### YOUR GOAL
Please give back each line of the material unchanged, but without the images.

### DATA

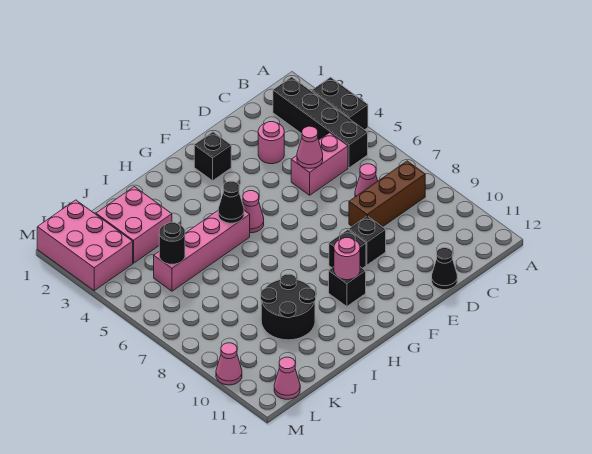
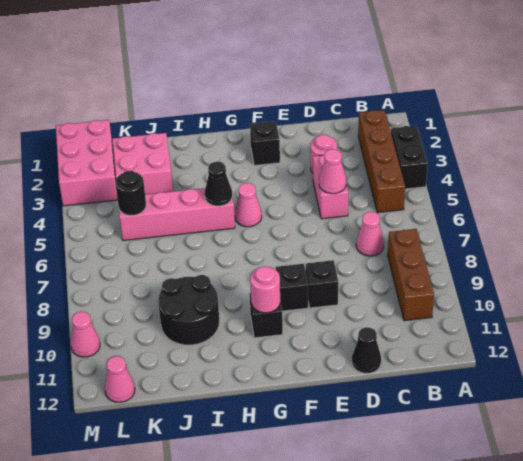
black brick B2:B5 level 1 -> brown brick B2:B5 level 1
brown brick B8:D8 level 1 -> brown brick B8:B10 level 1
pink brick C5:D5 level 1 -> pink brick D4:D5 level 1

### WRITTEN SOLUTION
black brick B2:B5 level 1 -> brown brick B2:B5 level 1
brown brick B8:D8 level 1 -> brown brick B8:B10 level 1
pink brick C5:D5 level 1 -> pink brick D4:D5 level 1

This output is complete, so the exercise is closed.